Edit tracking data:

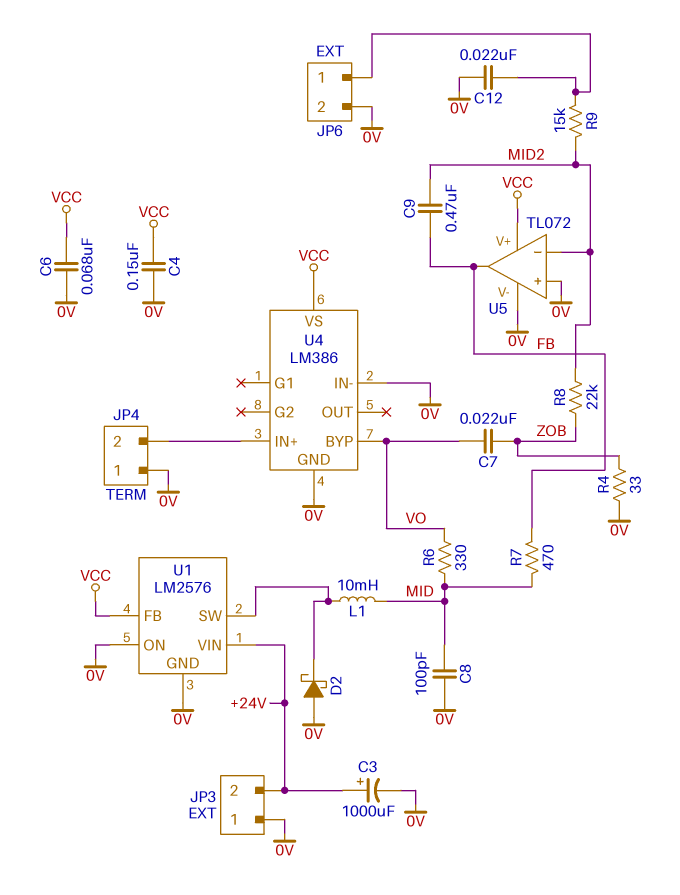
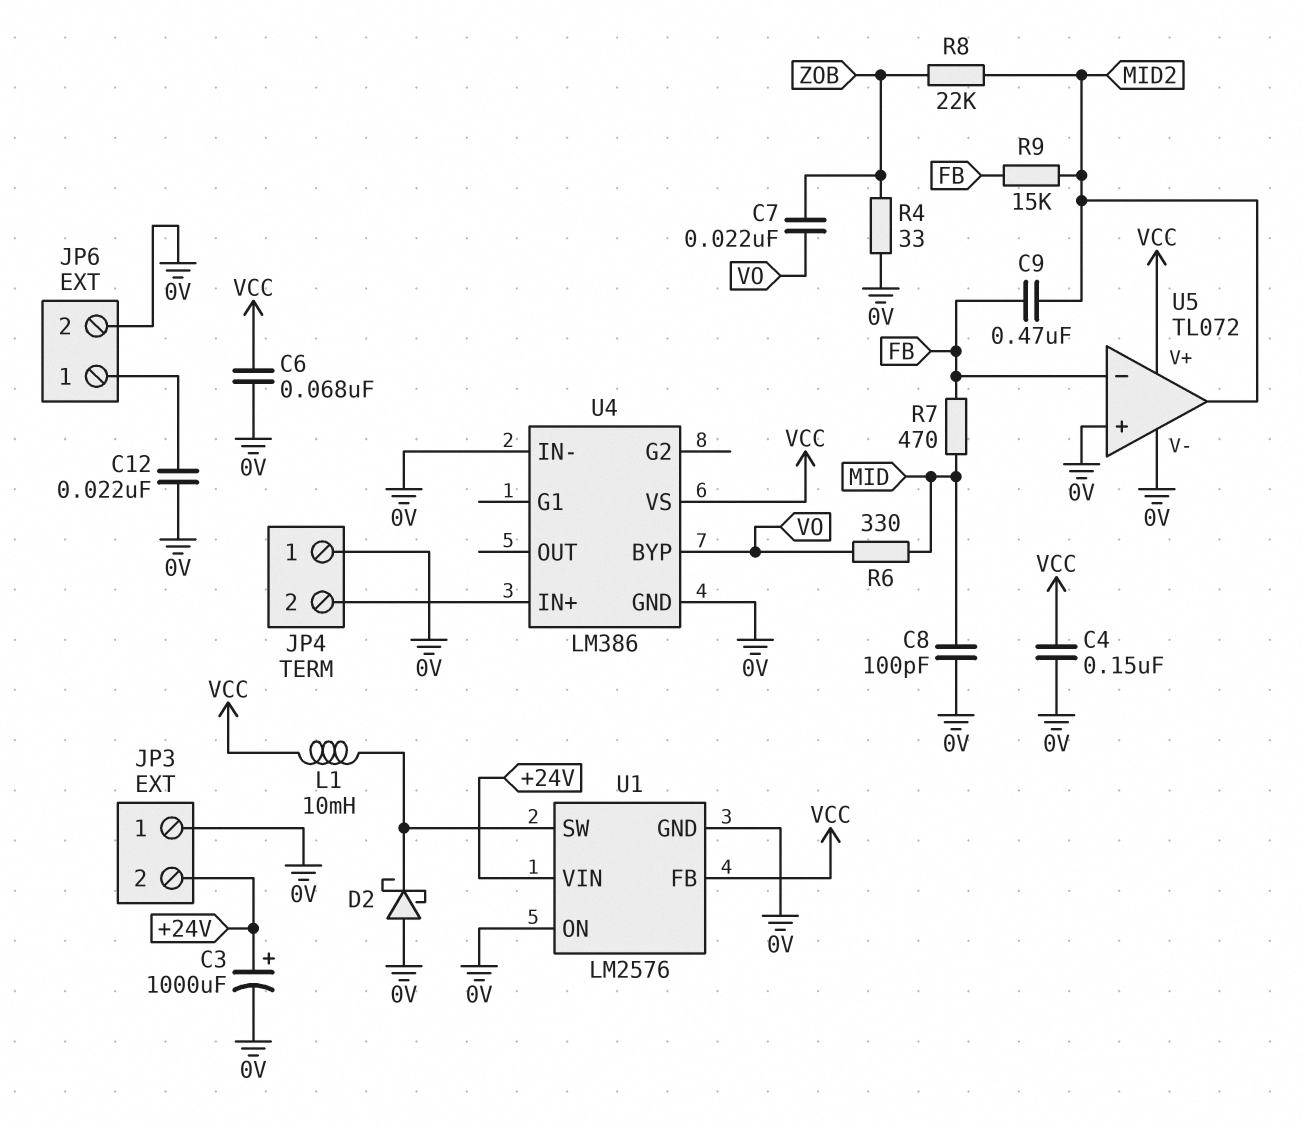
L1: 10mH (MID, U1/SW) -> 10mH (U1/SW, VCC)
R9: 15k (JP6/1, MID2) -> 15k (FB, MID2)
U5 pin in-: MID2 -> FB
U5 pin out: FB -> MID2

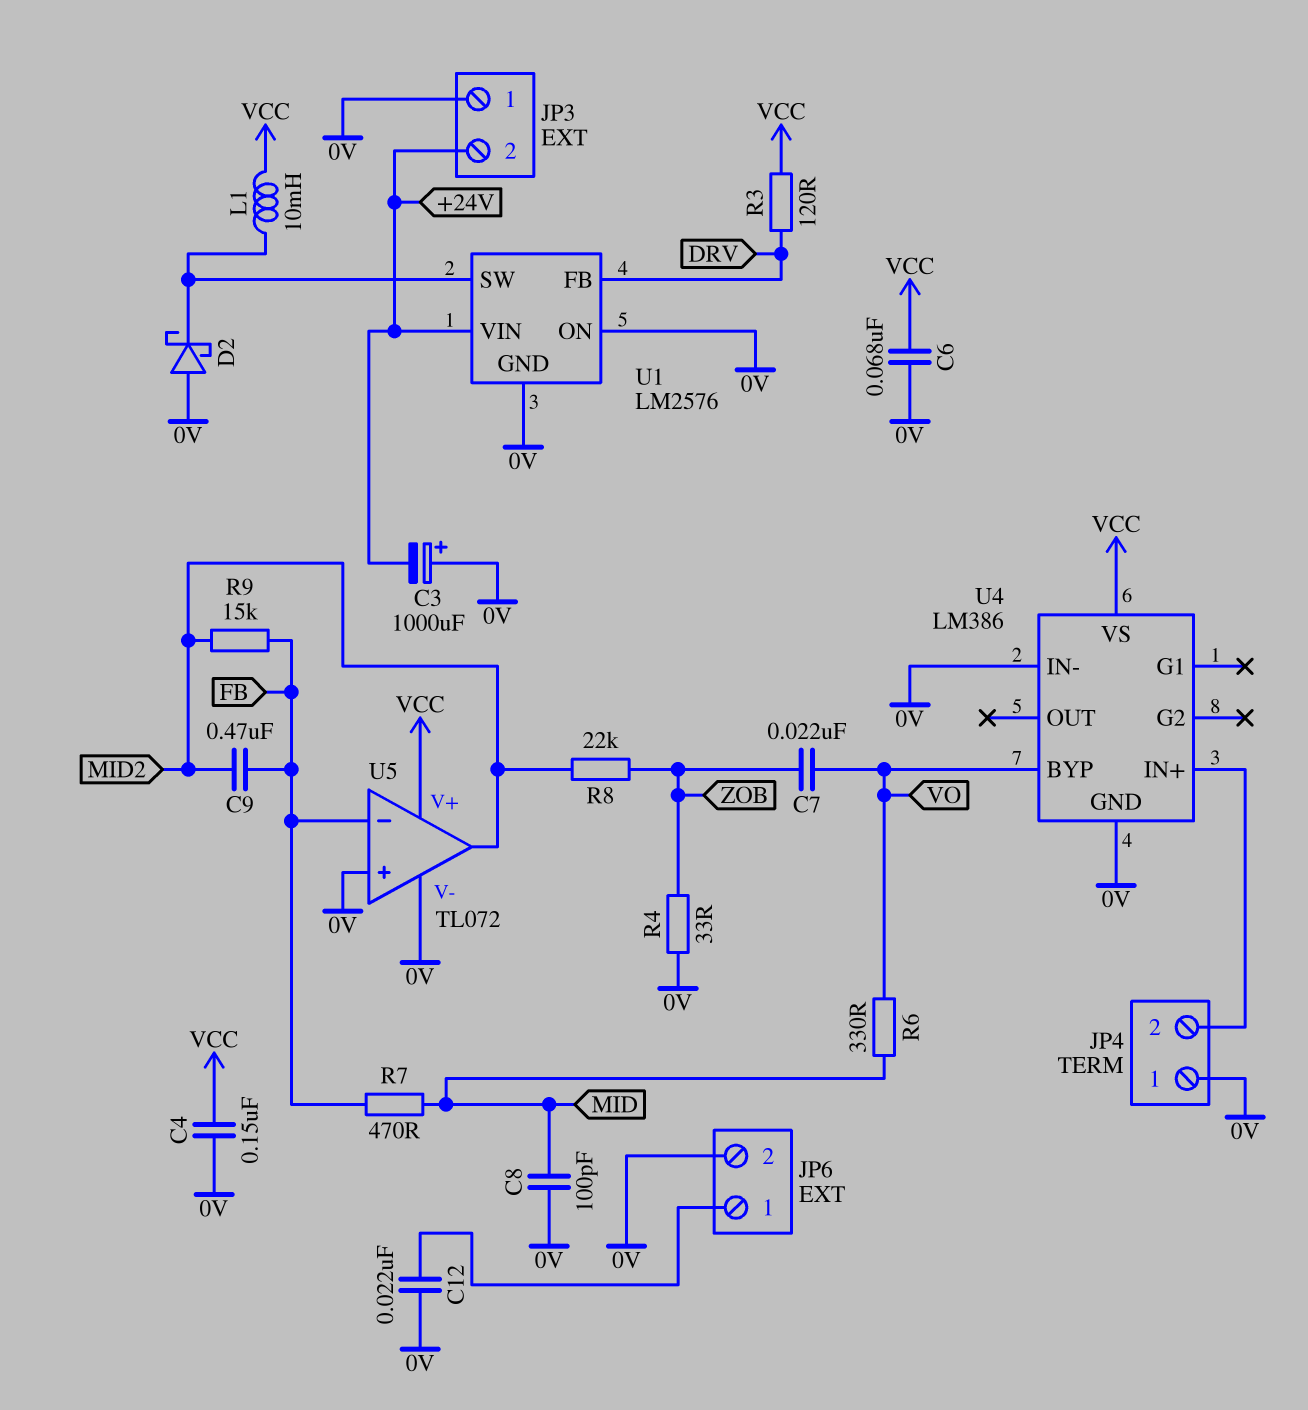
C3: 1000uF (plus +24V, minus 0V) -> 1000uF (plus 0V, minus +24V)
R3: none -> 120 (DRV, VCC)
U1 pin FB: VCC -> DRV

▶ _TASK DETAILS_:
Write out the line that contains "U5 pin out: FB -> MID2" and every line after it to the end of the data, exactly as they stand. Omit the pictures.

▶ _RESPONSE BOX_:
U5 pin out: FB -> MID2

C3: 1000uF (plus +24V, minus 0V) -> 1000uF (plus 0V, minus +24V)
R3: none -> 120 (DRV, VCC)
U1 pin FB: VCC -> DRV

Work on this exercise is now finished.